▶ DIRECTIONS
Output all the data exactly as it appears below.

▶ MATERIAL SHOWN
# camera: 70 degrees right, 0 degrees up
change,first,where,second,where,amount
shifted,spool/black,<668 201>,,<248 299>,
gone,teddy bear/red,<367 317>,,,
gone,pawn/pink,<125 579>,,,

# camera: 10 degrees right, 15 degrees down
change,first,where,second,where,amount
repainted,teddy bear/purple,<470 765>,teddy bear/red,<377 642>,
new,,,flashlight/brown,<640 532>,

▶ SOLUTION FOR THIS PROBLEM
# camera: 70 degrees right, 0 degrees up
change,first,where,second,where,amount
shifted,spool/black,<668 201>,,<248 299>,
gone,teddy bear/red,<367 317>,,,
gone,pawn/pink,<125 579>,,,

# camera: 10 degrees right, 15 degrees down
change,first,where,second,where,amount
repainted,teddy bear/purple,<470 765>,teddy bear/red,<377 642>,
new,,,flashlight/brown,<640 532>,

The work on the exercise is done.